━━━━━ DATA SUPPLIED ━━━━━

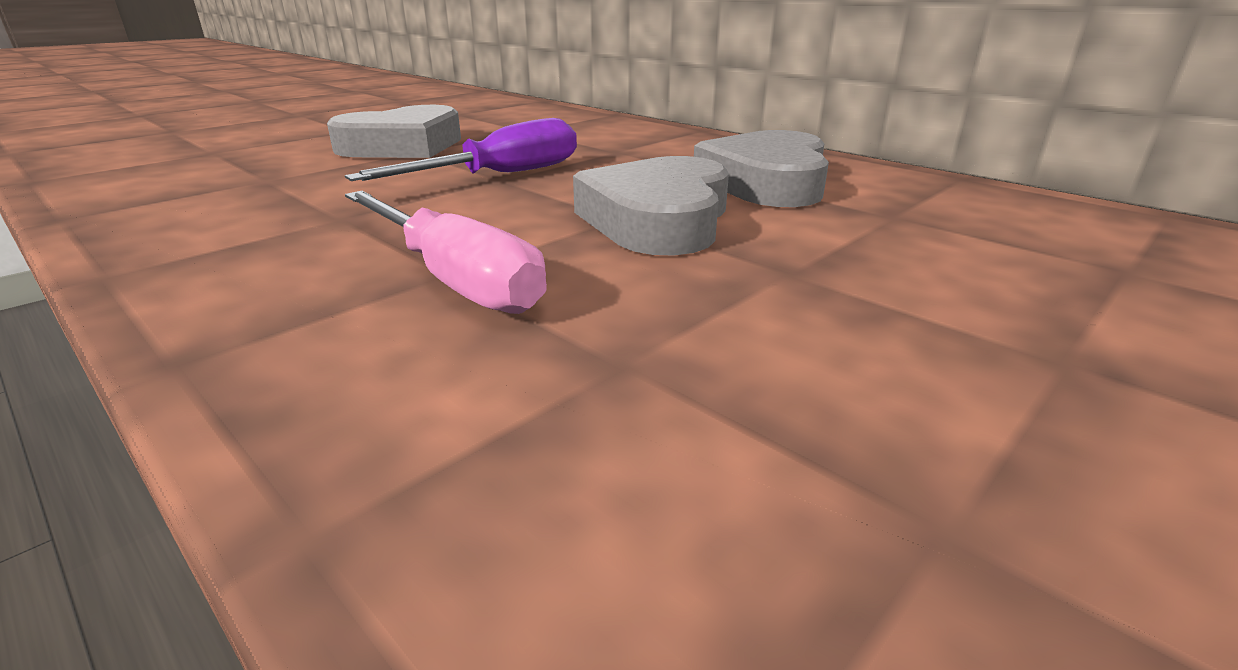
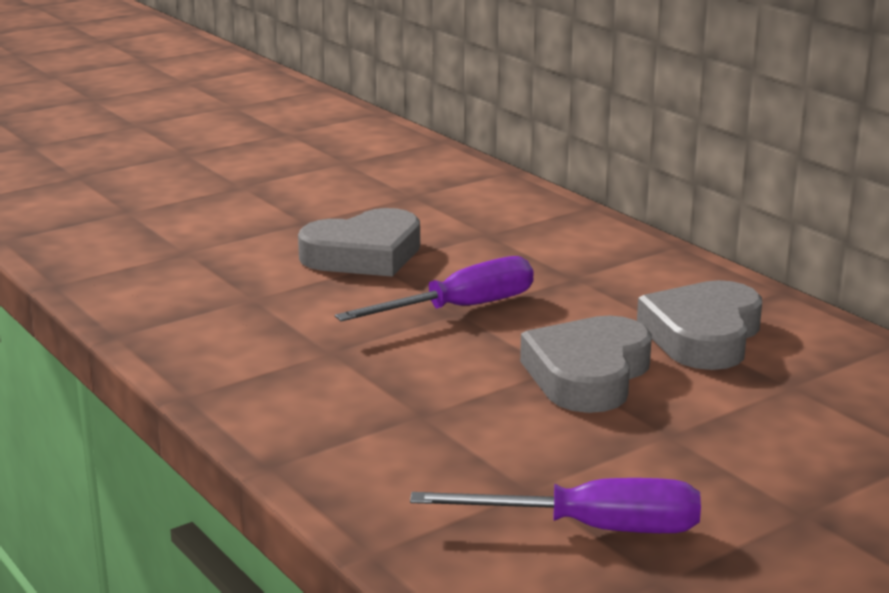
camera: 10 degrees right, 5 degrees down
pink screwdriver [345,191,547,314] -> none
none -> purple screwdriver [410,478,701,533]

━━━━━
━━━━━ DATA SUPPLIED ━━━━━

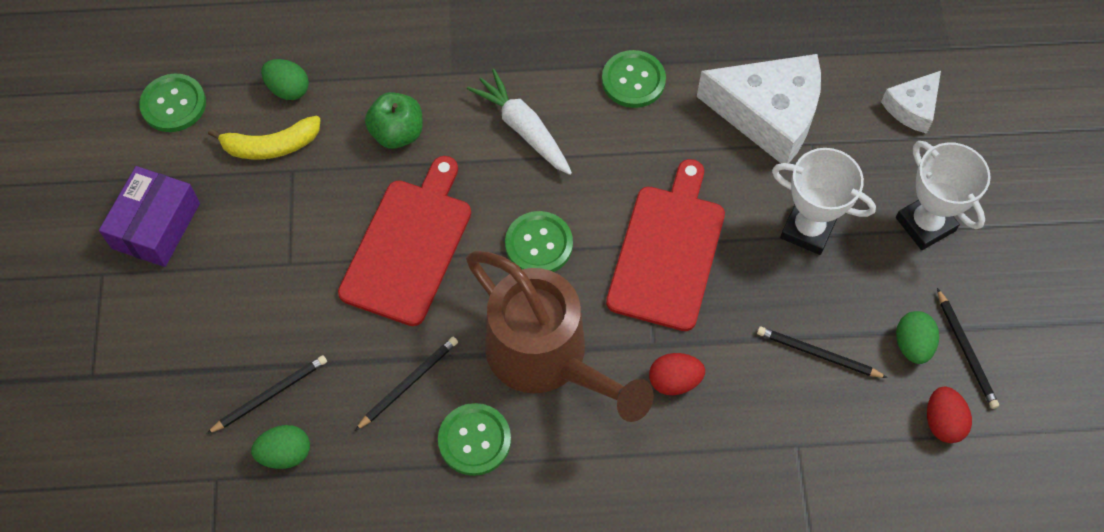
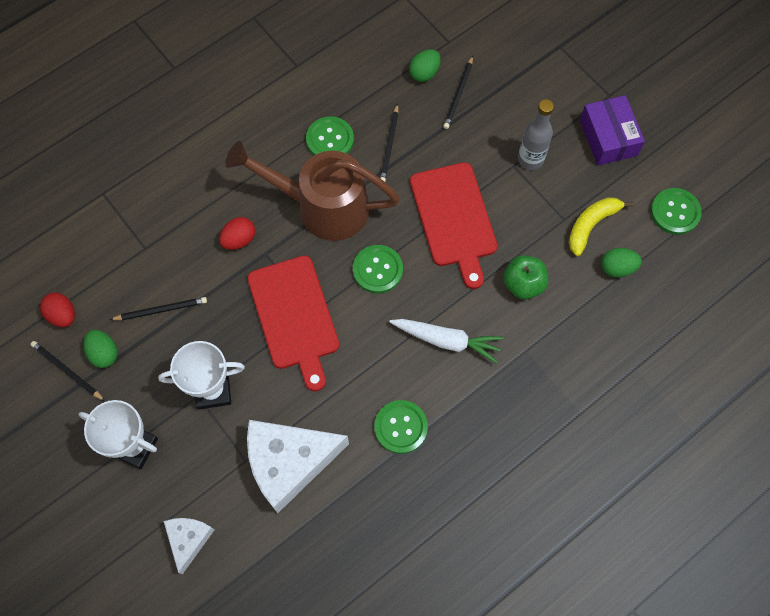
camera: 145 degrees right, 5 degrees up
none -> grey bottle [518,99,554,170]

━━━━━

→ **DESCRIPTION OF THE TASK**: Starting at the line above that holds "camera: 10 degrees right, 5 degrees down" and ending at the line that holds "none -> purple screwdriver [410,478,701,533]", transcribe each line exactly and include no other lines.

→ **EXPECTED OUTPUT**:
camera: 10 degrees right, 5 degrees down
pink screwdriver [345,191,547,314] -> none
none -> purple screwdriver [410,478,701,533]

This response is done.